• What the task asks: Pull out of the data below the stretch of lines bounded by the one containing "BT103: 7.4V (plus" and the one containing "U102 pin IN: +24V -> VDD", both bounds included, unchanged.

** Source data follows **

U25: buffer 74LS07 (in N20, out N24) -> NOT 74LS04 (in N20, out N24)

** End of Source data **
** Source data follows **

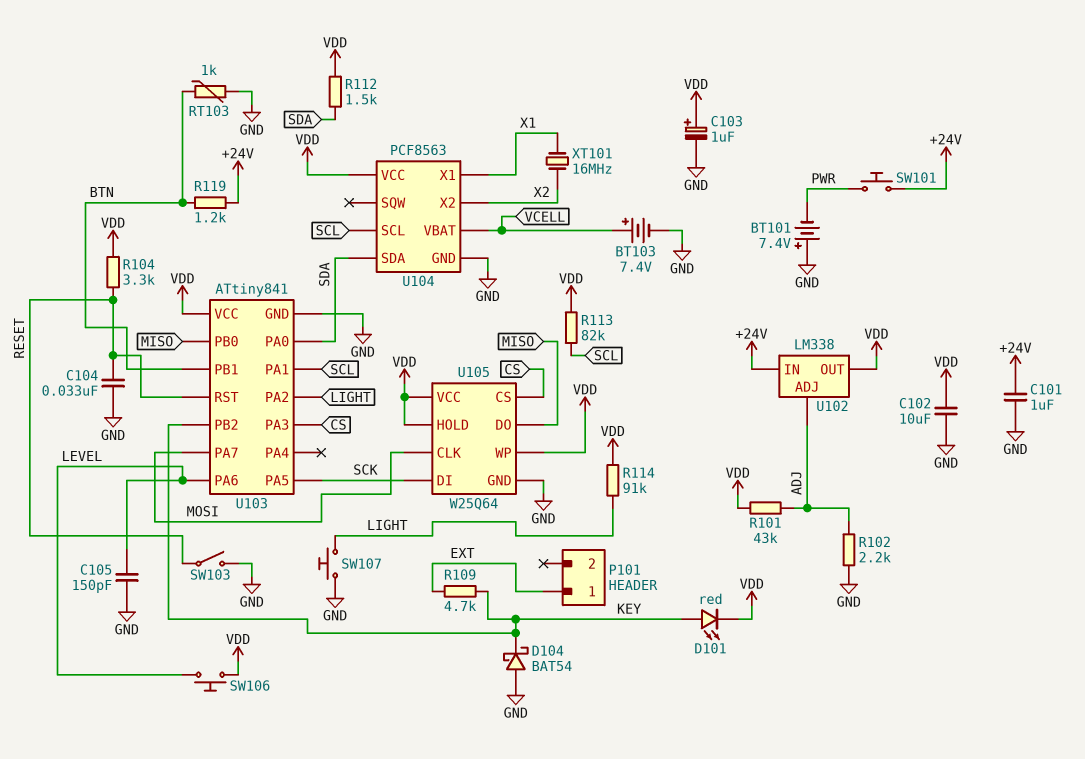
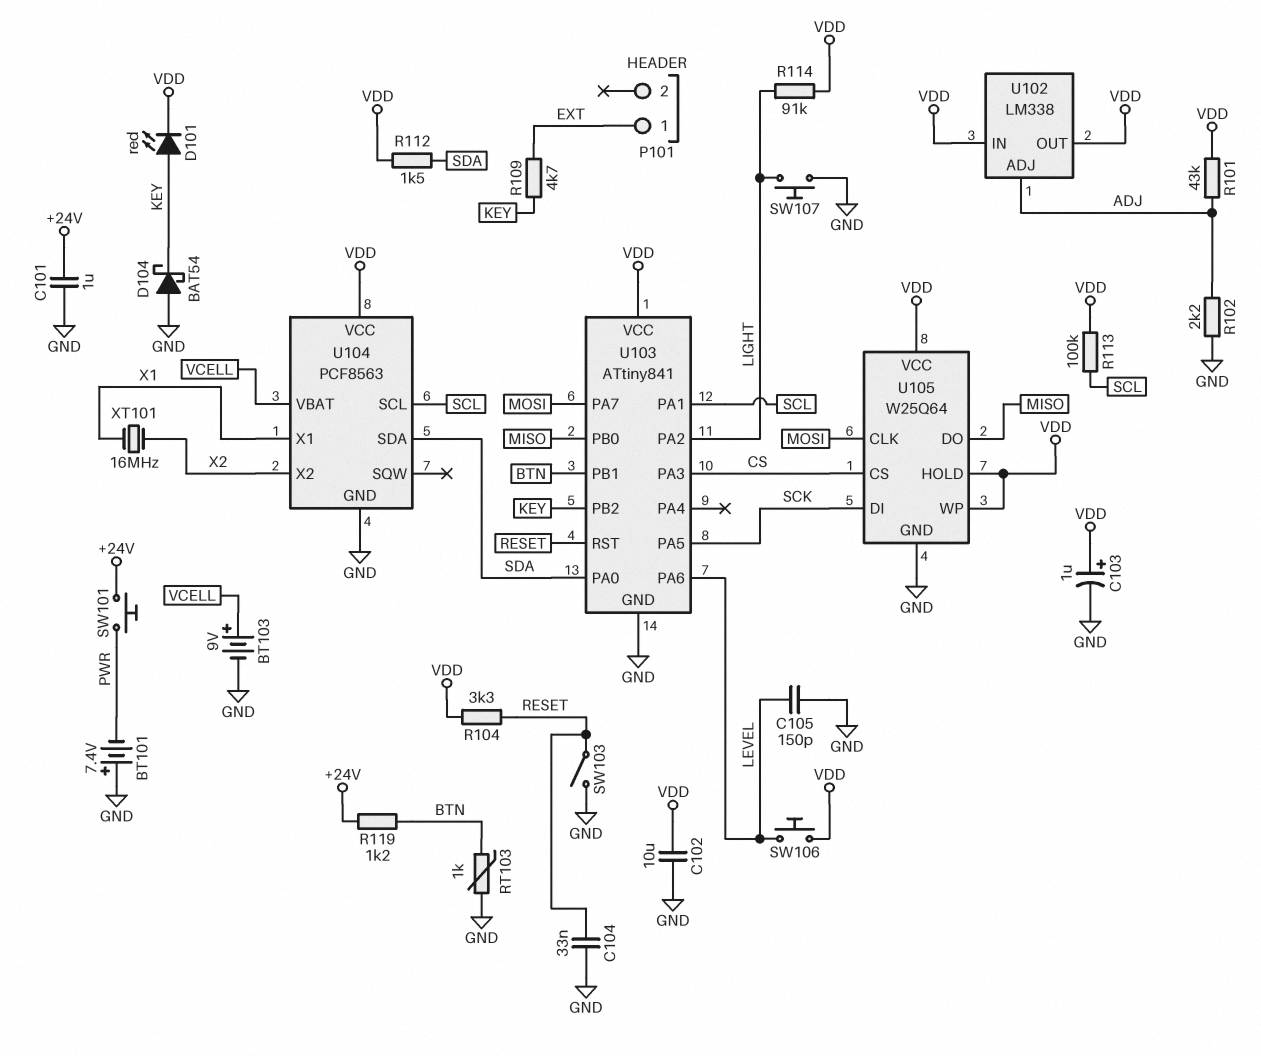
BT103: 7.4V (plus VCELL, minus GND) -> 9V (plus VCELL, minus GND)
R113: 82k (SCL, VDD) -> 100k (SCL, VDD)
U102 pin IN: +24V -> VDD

** End of Source data **
** Source data follows **

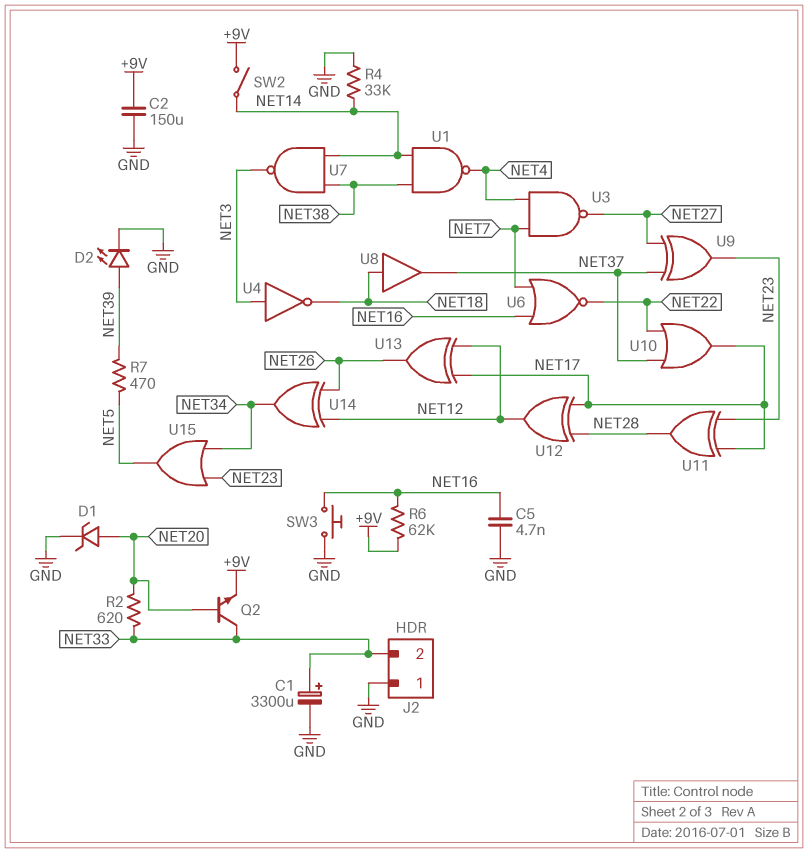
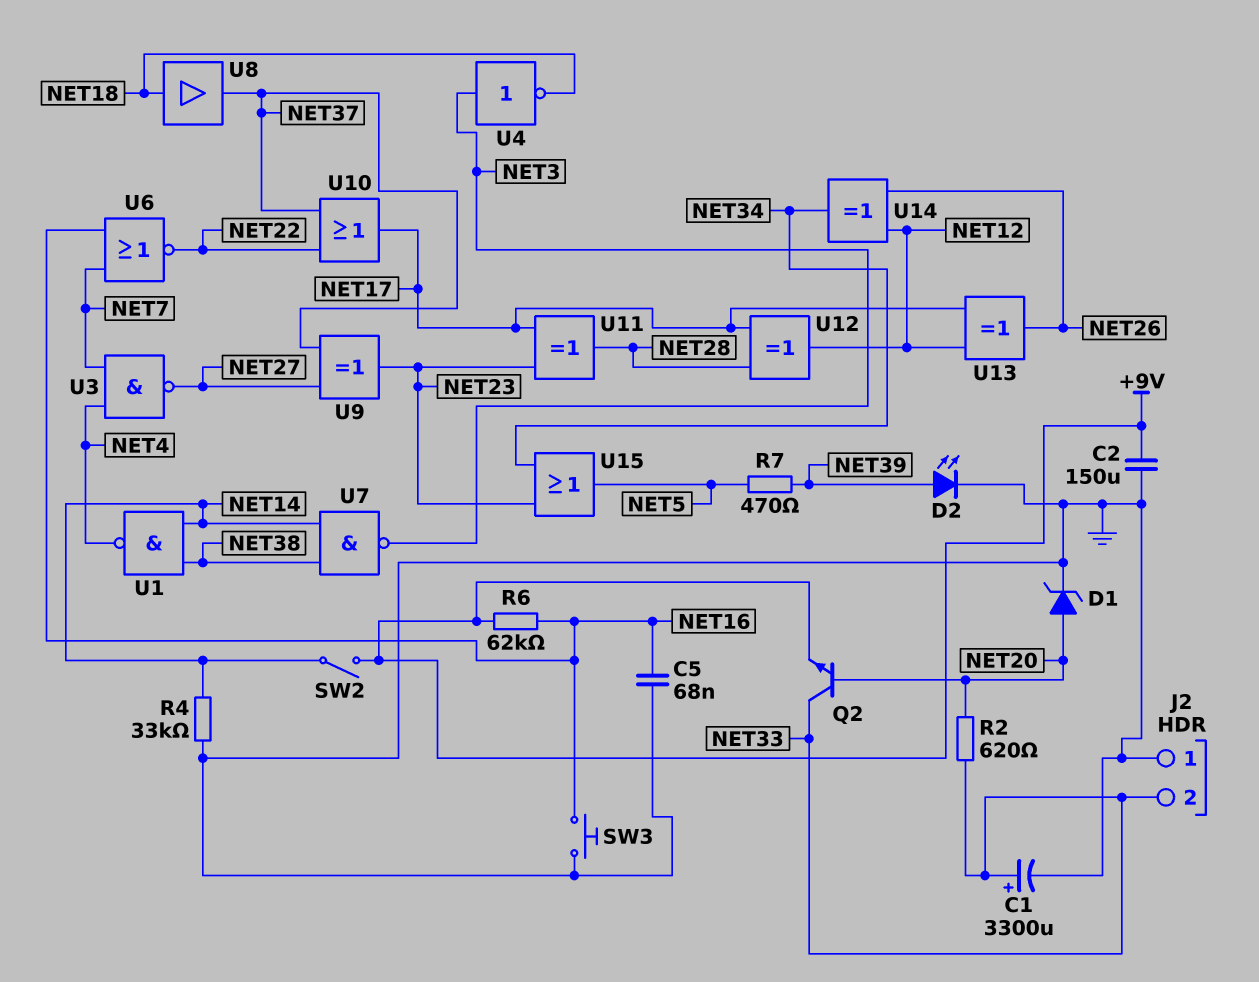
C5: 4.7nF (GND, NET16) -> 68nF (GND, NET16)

** End of Source data **

• Solved problem:
BT103: 7.4V (plus VCELL, minus GND) -> 9V (plus VCELL, minus GND)
R113: 82k (SCL, VDD) -> 100k (SCL, VDD)
U102 pin IN: +24V -> VDD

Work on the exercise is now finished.